> _Task directions_
Repeat exactly, and only, the lines of the material below from the one that contains "purple stacking toy: 2 -> 0" through its final line.

Start of Provided entries

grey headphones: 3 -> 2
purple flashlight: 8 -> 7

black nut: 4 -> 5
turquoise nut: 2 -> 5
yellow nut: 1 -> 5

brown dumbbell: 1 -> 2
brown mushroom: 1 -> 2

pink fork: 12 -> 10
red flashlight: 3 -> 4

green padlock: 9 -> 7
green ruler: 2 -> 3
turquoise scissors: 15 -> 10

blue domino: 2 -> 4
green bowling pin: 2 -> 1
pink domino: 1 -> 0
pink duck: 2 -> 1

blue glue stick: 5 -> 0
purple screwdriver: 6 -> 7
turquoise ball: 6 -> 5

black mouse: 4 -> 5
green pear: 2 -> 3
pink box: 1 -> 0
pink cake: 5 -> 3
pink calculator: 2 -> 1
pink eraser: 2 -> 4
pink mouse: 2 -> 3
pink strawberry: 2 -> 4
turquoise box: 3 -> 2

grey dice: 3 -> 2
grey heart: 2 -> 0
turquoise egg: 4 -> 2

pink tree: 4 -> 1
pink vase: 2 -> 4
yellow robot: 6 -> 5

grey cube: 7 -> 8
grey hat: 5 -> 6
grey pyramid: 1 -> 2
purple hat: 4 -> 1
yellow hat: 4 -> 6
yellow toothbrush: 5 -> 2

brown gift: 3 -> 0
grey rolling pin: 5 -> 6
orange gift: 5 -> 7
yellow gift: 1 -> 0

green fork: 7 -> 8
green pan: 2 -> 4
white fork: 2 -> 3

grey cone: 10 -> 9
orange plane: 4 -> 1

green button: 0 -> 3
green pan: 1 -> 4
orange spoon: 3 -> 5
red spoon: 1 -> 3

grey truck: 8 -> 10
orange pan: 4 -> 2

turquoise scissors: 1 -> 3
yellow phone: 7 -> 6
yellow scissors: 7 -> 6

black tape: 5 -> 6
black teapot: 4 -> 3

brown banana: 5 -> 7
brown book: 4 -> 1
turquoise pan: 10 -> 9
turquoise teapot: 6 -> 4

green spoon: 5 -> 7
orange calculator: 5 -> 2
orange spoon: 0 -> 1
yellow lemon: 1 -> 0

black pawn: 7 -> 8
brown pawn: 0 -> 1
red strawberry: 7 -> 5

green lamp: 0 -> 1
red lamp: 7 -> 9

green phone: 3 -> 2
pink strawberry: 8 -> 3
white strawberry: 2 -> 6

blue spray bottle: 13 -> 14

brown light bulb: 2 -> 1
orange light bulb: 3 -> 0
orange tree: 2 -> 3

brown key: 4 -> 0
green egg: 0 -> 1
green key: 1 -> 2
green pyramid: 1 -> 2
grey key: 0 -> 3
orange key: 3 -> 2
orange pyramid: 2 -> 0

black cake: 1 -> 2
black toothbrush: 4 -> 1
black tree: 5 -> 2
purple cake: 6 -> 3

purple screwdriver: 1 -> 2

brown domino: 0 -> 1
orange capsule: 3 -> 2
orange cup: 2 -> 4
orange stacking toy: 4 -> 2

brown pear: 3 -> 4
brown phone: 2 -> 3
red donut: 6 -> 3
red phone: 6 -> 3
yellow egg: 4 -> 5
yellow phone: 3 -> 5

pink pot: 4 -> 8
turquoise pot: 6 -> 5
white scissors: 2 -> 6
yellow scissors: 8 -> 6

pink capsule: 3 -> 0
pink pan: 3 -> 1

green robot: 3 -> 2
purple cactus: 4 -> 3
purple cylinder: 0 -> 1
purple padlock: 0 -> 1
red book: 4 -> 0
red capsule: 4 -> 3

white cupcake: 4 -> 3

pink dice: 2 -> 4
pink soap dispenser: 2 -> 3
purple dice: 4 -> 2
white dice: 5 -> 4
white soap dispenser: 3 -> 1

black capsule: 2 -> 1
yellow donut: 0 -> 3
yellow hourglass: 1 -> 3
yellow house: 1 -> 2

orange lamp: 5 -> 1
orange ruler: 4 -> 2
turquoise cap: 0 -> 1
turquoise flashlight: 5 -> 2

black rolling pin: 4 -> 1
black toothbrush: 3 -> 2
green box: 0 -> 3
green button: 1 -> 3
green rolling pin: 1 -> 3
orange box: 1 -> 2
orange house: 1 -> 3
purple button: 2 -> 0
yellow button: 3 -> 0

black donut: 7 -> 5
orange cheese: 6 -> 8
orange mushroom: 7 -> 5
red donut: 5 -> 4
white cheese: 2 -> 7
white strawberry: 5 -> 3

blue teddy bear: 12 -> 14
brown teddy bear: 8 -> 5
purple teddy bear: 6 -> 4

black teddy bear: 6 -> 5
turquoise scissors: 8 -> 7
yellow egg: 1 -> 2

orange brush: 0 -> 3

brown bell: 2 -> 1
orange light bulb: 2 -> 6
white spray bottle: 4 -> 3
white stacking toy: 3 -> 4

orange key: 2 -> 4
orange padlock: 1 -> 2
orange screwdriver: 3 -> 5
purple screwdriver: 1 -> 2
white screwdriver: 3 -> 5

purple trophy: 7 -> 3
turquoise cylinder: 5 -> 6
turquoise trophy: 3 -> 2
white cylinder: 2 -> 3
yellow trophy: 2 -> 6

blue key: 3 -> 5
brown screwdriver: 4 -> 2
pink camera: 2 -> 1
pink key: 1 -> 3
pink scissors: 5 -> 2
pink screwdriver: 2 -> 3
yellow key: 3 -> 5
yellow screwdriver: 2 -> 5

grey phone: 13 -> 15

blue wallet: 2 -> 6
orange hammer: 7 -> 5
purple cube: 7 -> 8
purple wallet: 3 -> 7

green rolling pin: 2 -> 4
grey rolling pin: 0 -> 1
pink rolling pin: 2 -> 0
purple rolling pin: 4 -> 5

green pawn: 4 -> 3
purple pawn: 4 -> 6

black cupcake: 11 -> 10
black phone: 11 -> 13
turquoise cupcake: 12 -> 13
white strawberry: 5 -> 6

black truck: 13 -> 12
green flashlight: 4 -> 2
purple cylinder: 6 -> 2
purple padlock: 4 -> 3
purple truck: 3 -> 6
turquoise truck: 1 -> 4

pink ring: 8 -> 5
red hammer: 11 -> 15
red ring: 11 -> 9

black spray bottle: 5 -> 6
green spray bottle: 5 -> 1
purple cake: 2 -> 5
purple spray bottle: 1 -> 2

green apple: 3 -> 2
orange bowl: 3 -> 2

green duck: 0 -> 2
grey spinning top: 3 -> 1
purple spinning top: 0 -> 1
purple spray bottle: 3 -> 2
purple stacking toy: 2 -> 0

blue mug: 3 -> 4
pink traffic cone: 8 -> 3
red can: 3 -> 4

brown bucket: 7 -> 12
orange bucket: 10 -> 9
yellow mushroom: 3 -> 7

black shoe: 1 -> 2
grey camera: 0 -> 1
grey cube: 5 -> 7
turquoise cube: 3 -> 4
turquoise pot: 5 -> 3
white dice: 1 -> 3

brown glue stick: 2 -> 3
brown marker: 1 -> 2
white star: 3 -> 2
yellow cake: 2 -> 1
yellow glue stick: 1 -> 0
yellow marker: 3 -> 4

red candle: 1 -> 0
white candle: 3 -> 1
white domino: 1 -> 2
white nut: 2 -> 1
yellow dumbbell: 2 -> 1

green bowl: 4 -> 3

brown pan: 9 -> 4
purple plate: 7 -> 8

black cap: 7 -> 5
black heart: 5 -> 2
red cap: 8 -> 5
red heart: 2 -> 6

End of Provided entries

> _Finished exercise_
purple stacking toy: 2 -> 0

blue mug: 3 -> 4
pink traffic cone: 8 -> 3
red can: 3 -> 4

brown bucket: 7 -> 12
orange bucket: 10 -> 9
yellow mushroom: 3 -> 7

black shoe: 1 -> 2
grey camera: 0 -> 1
grey cube: 5 -> 7
turquoise cube: 3 -> 4
turquoise pot: 5 -> 3
white dice: 1 -> 3

brown glue stick: 2 -> 3
brown marker: 1 -> 2
white star: 3 -> 2
yellow cake: 2 -> 1
yellow glue stick: 1 -> 0
yellow marker: 3 -> 4

red candle: 1 -> 0
white candle: 3 -> 1
white domino: 1 -> 2
white nut: 2 -> 1
yellow dumbbell: 2 -> 1

green bowl: 4 -> 3

brown pan: 9 -> 4
purple plate: 7 -> 8

black cap: 7 -> 5
black heart: 5 -> 2
red cap: 8 -> 5
red heart: 2 -> 6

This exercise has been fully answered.